━━ Given data
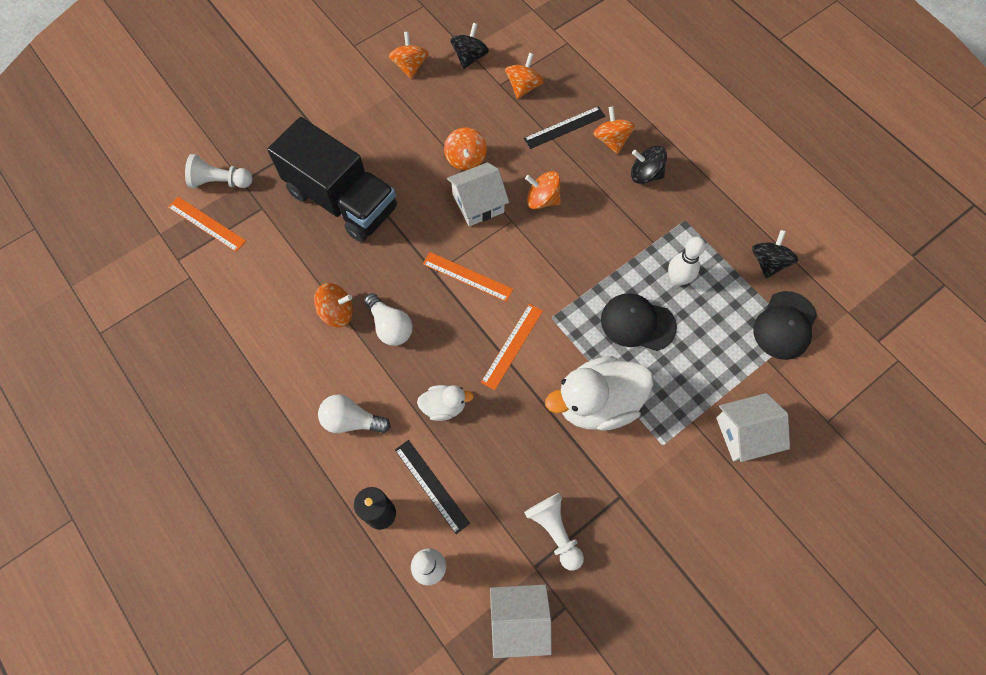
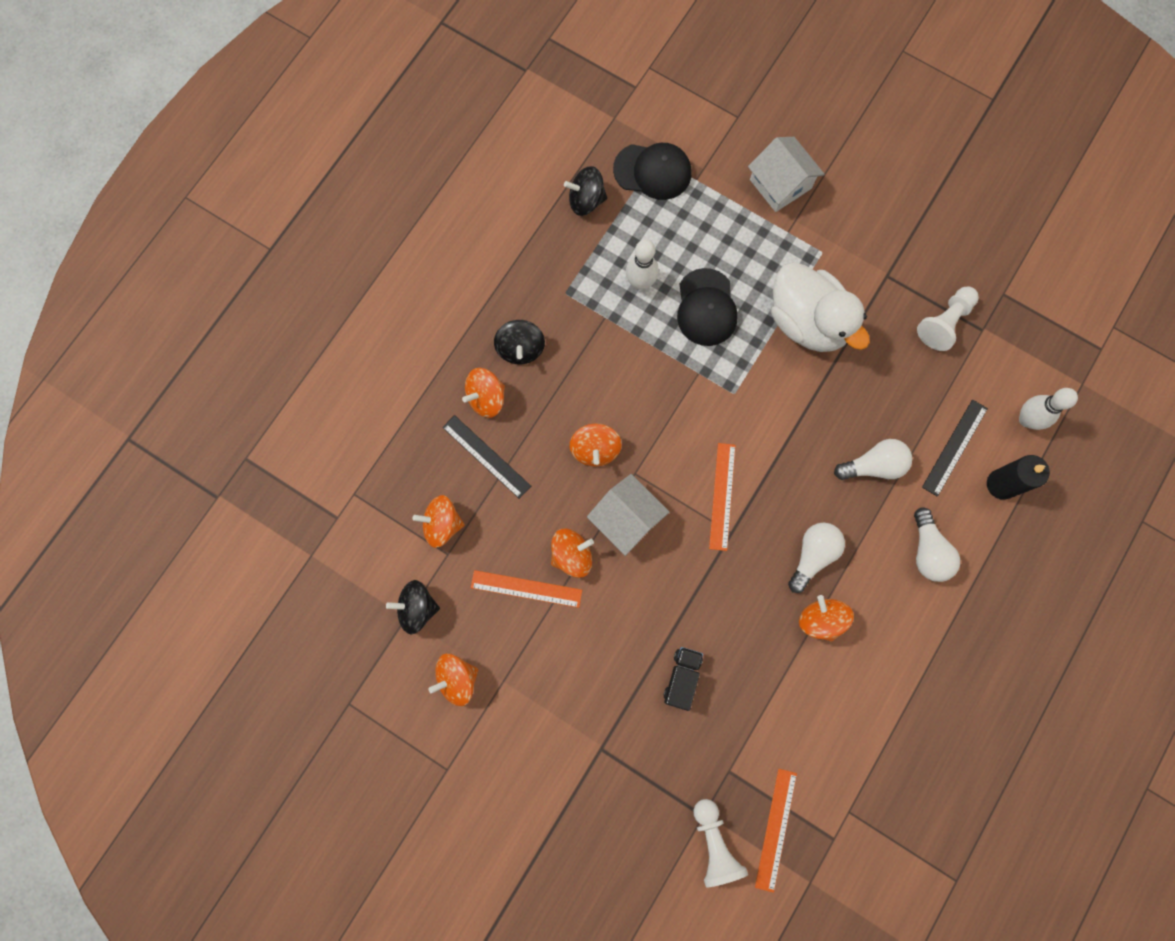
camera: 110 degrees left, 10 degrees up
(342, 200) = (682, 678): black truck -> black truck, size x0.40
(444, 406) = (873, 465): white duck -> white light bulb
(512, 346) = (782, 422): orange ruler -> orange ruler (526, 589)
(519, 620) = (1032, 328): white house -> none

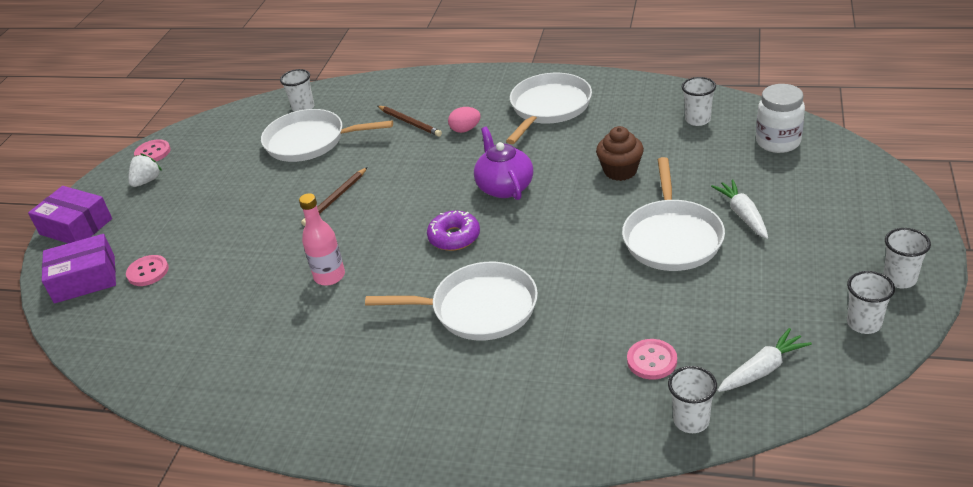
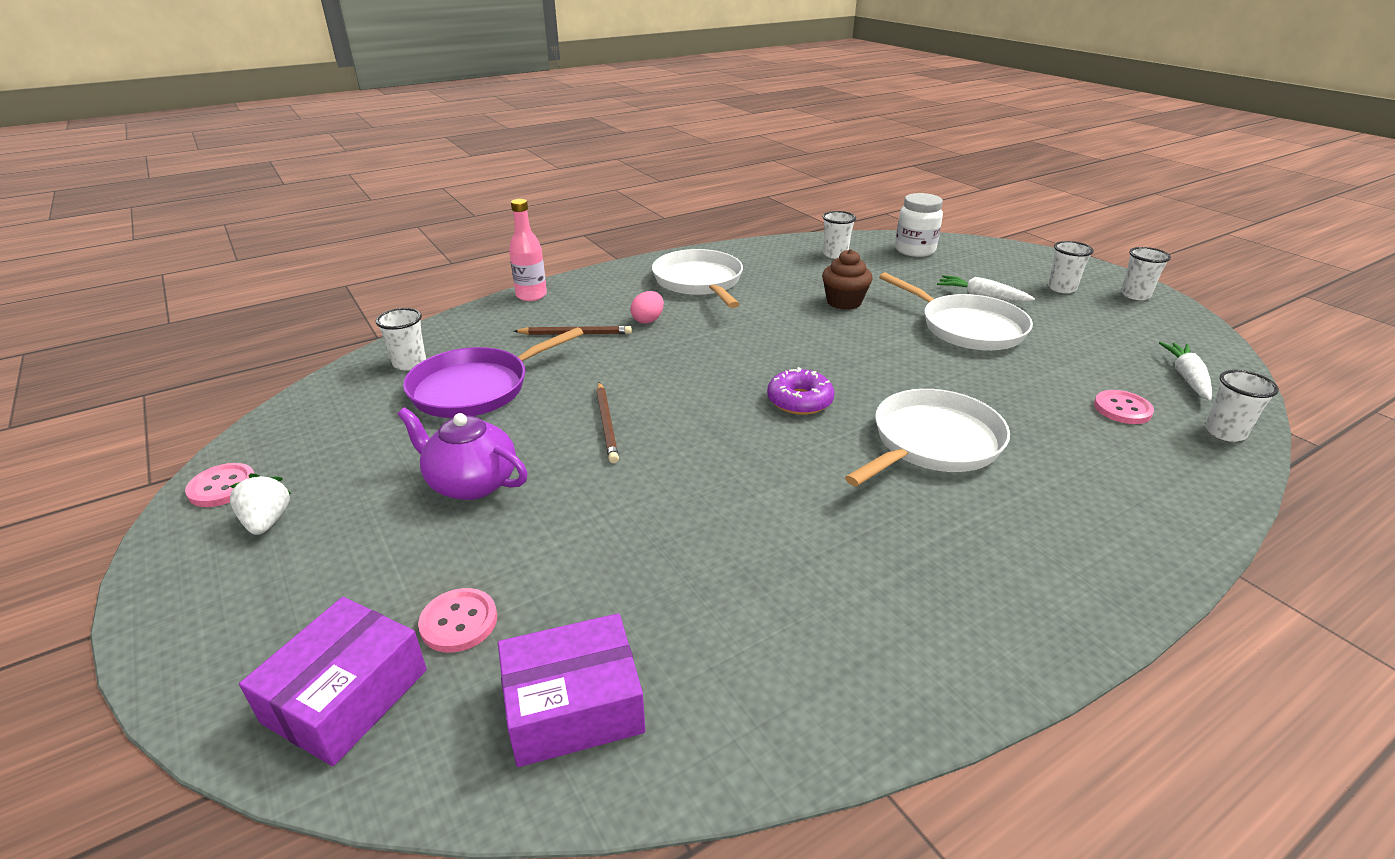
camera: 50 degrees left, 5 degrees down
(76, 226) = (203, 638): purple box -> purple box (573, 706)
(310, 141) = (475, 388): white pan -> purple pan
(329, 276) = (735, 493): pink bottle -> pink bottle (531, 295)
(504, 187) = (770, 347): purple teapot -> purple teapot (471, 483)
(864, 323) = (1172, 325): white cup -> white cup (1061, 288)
━━━━
━━ Given data
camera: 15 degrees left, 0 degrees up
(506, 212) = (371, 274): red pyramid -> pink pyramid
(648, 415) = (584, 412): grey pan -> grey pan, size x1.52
━━━━
Task description: In the listing above, locate the line containing "(76, 226) = (203, 638): purple" and the line containing "(504, 187) = (770, 347): purple". Extract those two lines and every line between them, exactly as written, and only those.

Exercise result:
(76, 226) = (203, 638): purple box -> purple box (573, 706)
(310, 141) = (475, 388): white pan -> purple pan
(329, 276) = (735, 493): pink bottle -> pink bottle (531, 295)
(504, 187) = (770, 347): purple teapot -> purple teapot (471, 483)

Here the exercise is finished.